• What is needed:
Give only the number of lines in the data below that contain the string "moto".

__________

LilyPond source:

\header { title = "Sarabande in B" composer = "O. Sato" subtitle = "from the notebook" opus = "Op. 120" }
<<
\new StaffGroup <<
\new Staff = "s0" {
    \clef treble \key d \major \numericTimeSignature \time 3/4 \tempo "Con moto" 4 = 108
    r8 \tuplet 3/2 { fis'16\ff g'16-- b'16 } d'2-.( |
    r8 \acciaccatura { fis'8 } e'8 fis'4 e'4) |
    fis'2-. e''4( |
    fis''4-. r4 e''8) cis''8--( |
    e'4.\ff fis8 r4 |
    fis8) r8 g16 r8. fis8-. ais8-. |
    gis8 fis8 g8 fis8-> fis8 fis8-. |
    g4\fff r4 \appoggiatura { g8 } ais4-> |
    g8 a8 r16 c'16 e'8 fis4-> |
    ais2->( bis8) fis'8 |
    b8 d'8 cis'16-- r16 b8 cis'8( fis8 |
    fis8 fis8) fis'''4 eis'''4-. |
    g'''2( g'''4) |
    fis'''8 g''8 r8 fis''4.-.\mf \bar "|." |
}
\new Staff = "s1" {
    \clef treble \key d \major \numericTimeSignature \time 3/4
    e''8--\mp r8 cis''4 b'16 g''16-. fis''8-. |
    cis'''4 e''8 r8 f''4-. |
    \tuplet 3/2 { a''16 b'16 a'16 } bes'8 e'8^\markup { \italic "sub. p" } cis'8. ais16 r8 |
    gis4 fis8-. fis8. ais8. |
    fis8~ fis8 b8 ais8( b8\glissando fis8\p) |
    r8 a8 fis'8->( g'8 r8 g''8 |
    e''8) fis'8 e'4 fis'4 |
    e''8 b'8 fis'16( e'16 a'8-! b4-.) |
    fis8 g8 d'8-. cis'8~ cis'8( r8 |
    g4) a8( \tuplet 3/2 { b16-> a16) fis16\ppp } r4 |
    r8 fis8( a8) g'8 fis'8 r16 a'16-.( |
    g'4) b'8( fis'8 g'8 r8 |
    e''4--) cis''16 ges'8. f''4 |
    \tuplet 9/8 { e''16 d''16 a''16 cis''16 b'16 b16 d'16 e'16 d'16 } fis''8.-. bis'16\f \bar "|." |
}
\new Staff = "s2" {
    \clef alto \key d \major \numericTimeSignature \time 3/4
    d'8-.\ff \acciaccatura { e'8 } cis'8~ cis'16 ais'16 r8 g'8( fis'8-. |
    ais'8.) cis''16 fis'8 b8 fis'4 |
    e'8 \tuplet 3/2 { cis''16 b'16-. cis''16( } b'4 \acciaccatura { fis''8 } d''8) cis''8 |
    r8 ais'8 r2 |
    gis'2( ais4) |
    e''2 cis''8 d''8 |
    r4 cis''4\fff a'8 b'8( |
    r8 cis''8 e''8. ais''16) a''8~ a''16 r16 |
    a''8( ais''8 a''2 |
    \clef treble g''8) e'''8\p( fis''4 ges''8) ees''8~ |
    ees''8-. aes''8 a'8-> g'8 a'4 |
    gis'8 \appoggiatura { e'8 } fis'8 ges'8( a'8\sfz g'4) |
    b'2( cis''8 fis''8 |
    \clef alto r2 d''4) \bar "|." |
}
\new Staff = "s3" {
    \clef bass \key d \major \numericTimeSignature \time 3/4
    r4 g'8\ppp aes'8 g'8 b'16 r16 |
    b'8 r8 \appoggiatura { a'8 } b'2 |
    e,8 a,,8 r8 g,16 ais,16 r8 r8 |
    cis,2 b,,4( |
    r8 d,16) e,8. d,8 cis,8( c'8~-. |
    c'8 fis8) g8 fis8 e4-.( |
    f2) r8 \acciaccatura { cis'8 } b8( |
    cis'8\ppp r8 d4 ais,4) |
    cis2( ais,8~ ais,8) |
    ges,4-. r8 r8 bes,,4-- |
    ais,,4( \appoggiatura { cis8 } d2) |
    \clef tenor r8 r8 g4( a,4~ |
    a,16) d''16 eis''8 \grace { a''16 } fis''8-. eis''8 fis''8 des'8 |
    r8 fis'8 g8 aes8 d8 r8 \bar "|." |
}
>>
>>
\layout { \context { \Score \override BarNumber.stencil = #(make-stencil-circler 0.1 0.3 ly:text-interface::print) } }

__________

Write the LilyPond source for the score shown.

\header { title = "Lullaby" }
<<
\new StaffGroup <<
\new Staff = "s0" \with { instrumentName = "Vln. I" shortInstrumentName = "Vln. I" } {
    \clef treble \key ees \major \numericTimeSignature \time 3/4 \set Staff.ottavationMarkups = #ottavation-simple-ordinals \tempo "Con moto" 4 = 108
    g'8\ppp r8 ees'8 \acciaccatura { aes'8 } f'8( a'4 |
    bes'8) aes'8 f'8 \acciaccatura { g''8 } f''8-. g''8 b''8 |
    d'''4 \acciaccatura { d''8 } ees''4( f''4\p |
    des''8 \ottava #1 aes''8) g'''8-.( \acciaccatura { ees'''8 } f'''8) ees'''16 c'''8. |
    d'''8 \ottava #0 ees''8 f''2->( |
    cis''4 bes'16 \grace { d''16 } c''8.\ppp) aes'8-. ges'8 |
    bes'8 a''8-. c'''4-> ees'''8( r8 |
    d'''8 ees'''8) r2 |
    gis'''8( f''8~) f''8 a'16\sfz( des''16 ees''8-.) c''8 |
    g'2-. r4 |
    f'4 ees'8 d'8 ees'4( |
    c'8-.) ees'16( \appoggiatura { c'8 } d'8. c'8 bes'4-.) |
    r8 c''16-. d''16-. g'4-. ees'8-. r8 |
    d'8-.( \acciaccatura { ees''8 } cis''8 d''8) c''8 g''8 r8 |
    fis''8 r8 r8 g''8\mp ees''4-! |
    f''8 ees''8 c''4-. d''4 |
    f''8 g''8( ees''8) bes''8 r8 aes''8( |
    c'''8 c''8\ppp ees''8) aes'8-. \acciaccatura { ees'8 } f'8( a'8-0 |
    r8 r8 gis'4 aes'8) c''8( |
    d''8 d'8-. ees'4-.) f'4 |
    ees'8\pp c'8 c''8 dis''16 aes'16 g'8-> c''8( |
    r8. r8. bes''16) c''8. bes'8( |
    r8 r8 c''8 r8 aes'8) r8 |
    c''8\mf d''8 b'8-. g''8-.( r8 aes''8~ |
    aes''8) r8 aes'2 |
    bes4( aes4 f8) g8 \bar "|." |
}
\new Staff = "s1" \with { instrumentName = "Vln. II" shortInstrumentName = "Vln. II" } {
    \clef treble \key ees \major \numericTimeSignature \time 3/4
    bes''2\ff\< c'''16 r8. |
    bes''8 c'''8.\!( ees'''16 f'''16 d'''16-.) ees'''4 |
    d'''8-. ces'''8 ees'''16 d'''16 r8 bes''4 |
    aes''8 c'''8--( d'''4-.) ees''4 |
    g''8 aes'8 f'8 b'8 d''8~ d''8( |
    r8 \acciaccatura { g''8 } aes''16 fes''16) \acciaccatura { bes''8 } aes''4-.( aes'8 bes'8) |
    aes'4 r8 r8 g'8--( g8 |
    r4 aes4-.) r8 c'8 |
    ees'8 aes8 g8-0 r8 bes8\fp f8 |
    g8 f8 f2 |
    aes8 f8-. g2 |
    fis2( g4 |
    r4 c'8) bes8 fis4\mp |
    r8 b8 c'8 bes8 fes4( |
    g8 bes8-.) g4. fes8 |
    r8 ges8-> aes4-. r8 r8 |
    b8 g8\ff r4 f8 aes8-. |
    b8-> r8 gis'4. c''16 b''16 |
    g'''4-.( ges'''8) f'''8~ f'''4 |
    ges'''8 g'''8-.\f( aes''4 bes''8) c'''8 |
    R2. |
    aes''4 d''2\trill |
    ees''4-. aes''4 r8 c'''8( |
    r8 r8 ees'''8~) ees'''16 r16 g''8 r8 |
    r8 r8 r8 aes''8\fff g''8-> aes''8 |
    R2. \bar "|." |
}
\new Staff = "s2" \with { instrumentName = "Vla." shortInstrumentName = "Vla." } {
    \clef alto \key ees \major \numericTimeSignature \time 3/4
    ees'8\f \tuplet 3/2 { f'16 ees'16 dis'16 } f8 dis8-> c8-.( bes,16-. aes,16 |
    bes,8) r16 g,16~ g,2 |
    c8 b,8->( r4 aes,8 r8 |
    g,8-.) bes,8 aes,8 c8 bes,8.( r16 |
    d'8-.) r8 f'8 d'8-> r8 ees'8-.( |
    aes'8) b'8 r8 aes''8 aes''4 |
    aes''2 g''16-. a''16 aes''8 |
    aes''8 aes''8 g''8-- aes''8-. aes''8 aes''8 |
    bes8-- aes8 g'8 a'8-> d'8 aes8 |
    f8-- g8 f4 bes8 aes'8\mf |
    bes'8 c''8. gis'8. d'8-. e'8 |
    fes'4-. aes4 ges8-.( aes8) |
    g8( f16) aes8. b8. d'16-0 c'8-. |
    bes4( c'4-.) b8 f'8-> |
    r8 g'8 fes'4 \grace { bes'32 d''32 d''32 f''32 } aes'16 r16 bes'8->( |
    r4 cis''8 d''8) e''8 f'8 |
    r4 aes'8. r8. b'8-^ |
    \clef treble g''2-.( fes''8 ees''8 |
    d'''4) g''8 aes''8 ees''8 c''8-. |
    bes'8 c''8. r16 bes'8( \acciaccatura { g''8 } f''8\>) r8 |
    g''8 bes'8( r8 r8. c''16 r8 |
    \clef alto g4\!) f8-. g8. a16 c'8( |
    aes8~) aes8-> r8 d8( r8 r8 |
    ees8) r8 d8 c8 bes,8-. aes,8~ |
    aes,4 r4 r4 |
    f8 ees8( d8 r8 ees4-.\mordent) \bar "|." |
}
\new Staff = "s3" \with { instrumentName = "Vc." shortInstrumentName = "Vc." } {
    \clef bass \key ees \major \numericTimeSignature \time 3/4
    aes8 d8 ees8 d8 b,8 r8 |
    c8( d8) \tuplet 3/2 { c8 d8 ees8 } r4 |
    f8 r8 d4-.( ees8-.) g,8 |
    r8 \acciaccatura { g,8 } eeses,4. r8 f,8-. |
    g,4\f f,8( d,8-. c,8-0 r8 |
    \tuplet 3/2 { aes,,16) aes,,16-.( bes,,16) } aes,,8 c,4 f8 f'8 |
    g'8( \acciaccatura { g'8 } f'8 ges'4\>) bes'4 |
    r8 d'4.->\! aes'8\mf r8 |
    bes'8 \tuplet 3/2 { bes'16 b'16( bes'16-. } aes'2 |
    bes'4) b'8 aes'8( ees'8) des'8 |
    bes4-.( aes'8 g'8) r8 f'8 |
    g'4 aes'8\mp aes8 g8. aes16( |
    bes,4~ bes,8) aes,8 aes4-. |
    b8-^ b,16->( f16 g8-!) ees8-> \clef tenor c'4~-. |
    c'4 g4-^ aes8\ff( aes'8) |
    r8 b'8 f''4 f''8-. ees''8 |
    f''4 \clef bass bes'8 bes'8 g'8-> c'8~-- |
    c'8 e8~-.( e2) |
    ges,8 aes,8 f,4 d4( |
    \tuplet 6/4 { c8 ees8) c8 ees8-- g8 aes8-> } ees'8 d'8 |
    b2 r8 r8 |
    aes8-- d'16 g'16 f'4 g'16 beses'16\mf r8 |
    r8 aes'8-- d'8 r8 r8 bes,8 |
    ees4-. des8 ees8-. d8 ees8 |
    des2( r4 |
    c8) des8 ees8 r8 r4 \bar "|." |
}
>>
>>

__________

• Expected answer:
2